_Data for review_:

"""

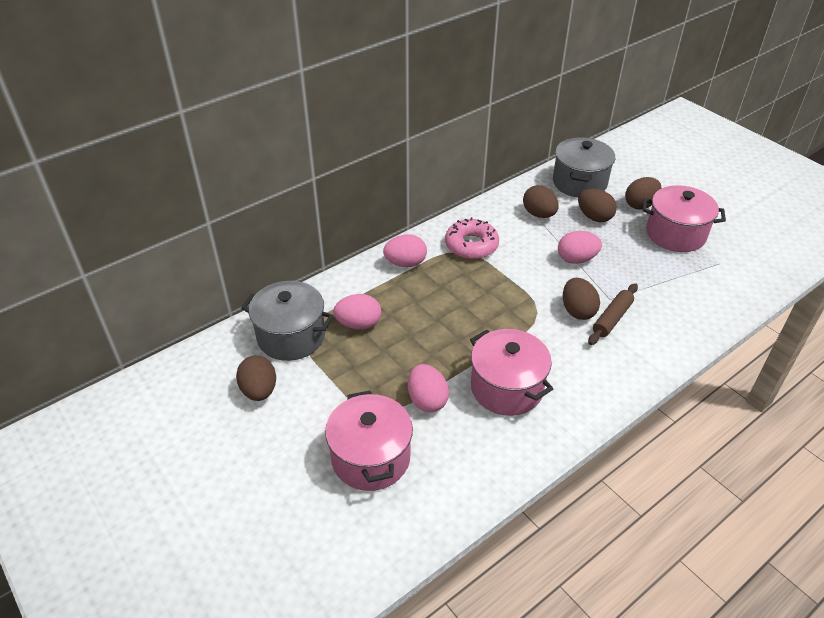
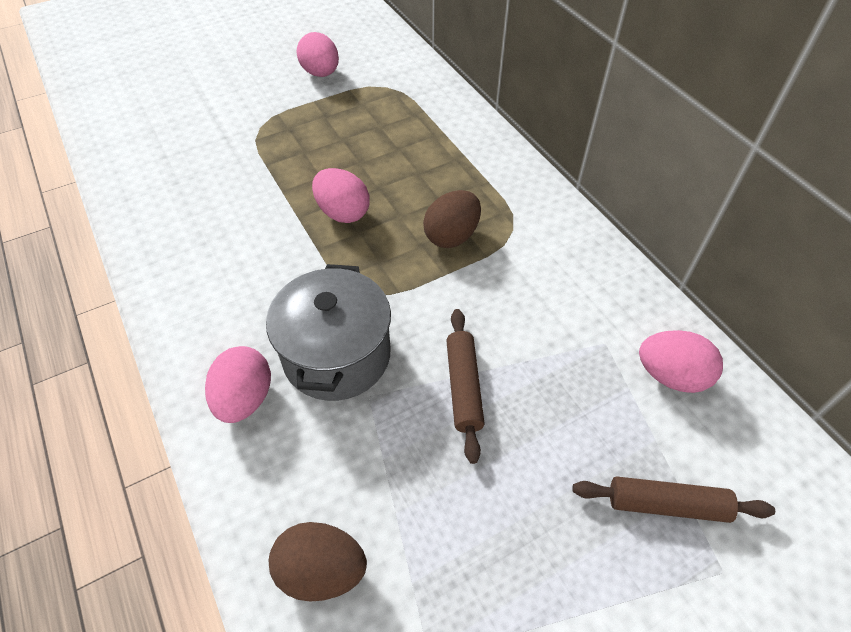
brown egg: 5 -> 2
brown rolling pin: 1 -> 2
grey pot: 2 -> 1
pink donut: 1 -> 0
pink pot: 3 -> 0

"""

_Task goal_: Skip the pictures and print each record exactly as it stands.

_Result below_:
brown egg: 5 -> 2
brown rolling pin: 1 -> 2
grey pot: 2 -> 1
pink donut: 1 -> 0
pink pot: 3 -> 0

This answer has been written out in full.